Input for this task Block Start

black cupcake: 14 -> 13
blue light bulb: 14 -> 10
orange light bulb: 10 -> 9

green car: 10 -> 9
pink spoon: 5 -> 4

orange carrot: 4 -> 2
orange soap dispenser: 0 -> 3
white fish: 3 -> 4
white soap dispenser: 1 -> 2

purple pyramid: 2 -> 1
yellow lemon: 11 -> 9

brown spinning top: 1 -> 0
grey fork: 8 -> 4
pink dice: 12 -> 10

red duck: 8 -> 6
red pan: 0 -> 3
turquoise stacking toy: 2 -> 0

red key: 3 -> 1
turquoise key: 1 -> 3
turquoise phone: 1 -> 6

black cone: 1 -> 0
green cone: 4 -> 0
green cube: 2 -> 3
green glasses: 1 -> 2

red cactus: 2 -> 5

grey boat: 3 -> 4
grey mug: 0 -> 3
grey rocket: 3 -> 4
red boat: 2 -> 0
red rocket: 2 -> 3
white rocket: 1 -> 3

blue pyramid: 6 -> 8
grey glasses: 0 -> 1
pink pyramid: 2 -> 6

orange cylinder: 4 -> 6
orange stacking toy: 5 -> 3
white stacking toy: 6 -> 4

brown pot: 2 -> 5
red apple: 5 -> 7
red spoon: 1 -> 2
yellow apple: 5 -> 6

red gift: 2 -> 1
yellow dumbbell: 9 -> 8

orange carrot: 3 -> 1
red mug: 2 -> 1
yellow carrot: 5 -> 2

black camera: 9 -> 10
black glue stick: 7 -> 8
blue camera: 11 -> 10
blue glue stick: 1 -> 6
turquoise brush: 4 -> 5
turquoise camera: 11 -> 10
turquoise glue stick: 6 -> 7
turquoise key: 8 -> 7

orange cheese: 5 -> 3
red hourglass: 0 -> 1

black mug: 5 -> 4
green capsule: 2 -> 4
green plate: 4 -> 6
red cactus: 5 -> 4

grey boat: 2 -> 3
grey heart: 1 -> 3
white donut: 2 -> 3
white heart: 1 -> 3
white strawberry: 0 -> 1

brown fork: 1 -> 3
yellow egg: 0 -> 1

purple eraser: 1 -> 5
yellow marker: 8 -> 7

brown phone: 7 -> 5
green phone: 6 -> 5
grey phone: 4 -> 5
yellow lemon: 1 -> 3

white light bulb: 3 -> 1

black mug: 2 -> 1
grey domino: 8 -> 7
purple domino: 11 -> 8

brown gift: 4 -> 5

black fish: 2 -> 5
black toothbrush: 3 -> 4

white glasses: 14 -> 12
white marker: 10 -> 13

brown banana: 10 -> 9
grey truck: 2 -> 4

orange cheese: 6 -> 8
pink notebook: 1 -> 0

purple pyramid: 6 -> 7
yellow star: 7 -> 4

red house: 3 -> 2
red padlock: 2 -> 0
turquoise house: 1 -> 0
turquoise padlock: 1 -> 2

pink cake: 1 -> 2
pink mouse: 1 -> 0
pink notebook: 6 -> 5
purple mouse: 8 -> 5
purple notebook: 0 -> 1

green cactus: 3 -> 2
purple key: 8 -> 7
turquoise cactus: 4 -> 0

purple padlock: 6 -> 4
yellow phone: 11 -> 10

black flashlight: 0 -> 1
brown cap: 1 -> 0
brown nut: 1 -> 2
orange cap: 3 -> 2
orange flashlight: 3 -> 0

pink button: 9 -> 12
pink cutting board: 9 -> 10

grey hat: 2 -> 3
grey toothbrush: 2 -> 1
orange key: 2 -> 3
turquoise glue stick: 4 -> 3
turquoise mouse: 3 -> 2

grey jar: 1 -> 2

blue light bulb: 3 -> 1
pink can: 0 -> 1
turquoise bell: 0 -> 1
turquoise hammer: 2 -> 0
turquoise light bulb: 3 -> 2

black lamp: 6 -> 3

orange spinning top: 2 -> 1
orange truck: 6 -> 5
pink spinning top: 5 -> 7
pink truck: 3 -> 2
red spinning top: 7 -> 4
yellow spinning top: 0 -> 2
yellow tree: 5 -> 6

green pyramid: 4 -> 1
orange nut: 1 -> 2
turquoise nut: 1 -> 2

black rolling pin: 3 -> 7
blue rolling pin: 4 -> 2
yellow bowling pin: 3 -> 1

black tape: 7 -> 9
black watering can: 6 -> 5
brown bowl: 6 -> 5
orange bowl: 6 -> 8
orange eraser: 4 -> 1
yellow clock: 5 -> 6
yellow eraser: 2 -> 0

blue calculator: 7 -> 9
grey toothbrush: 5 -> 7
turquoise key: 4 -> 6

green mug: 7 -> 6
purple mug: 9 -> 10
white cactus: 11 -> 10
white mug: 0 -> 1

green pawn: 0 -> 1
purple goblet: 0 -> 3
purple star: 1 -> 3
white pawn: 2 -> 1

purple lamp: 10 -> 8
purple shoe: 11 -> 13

Input for this task Block End

From the records above, return each line that includes "camera".

black camera: 9 -> 10
blue camera: 11 -> 10
turquoise camera: 11 -> 10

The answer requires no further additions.